Work to be completed —
Below are some entries. Transcribe the lines from the one holding "HALL1: SS49E -> none" to the one holding "IMU pin SDA: GP4 -> GP5", inclusive, but not the pictures among them.
--------
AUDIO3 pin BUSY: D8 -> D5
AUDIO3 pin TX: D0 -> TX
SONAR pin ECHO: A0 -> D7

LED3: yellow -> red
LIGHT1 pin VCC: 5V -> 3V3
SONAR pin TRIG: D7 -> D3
--------
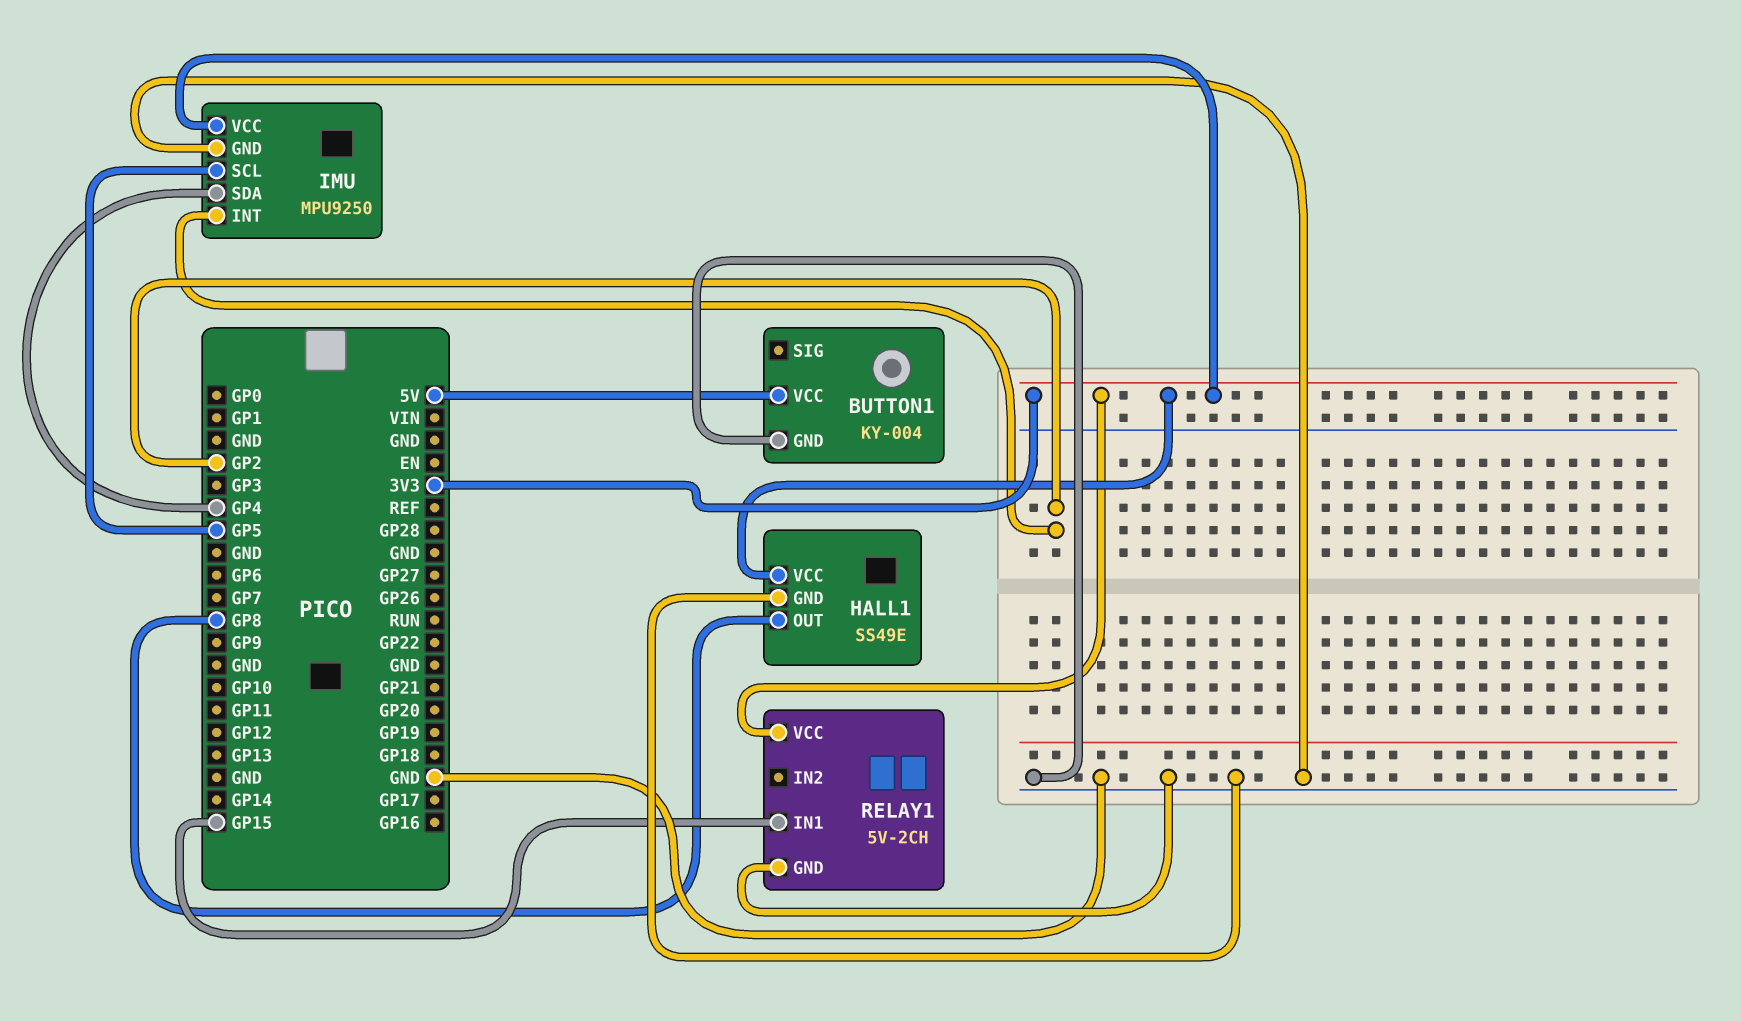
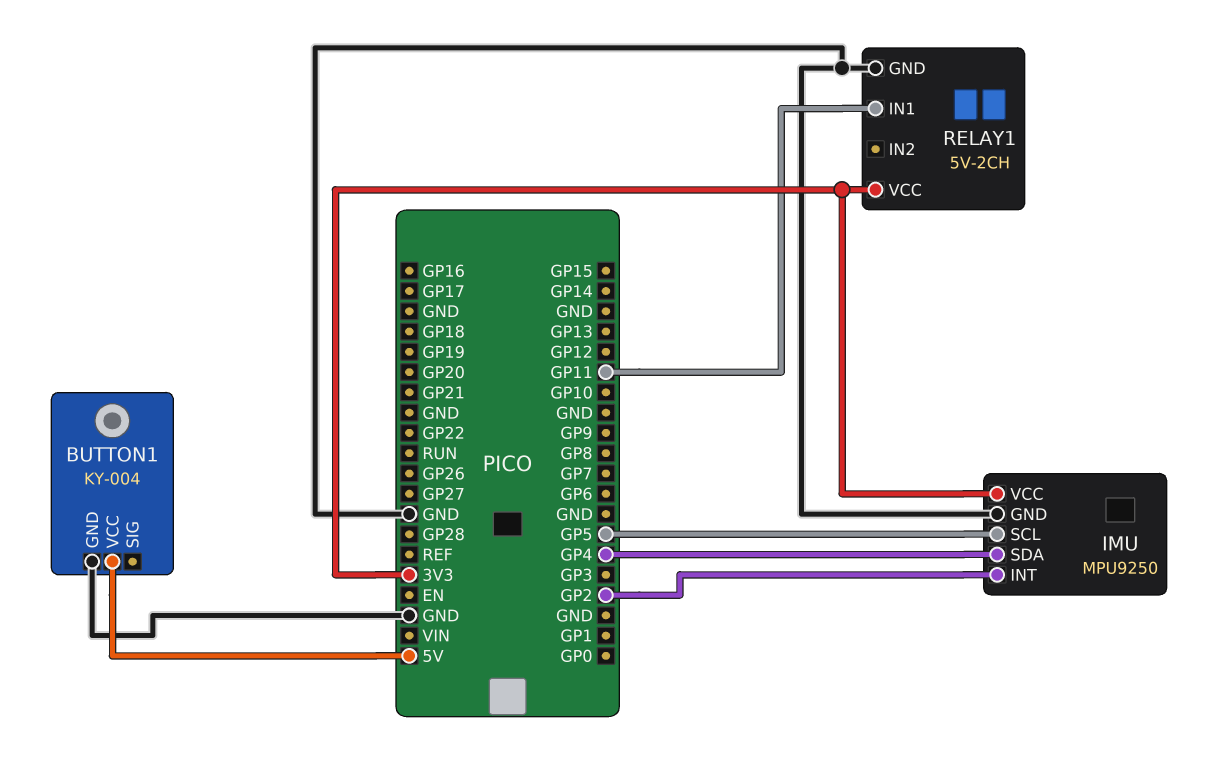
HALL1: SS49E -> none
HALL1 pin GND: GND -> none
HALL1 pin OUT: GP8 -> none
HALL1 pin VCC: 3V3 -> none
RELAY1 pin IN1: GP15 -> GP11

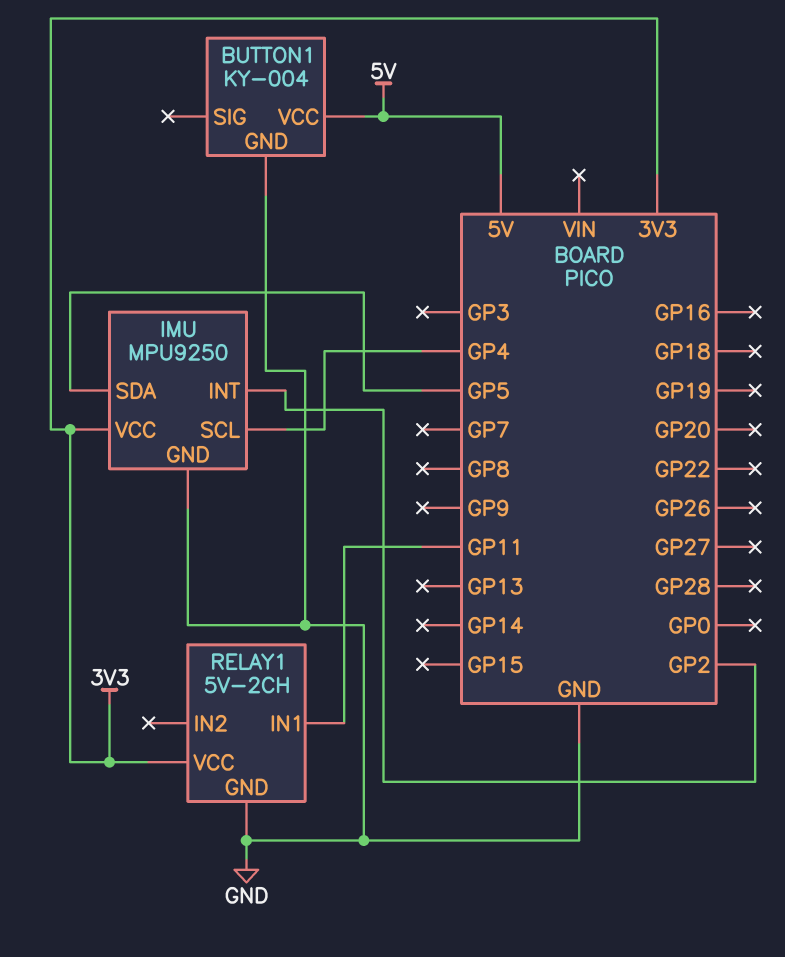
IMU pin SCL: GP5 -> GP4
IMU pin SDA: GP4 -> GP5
--------
Your response —
HALL1: SS49E -> none
HALL1 pin GND: GND -> none
HALL1 pin OUT: GP8 -> none
HALL1 pin VCC: 3V3 -> none
RELAY1 pin IN1: GP15 -> GP11

IMU pin SCL: GP5 -> GP4
IMU pin SDA: GP4 -> GP5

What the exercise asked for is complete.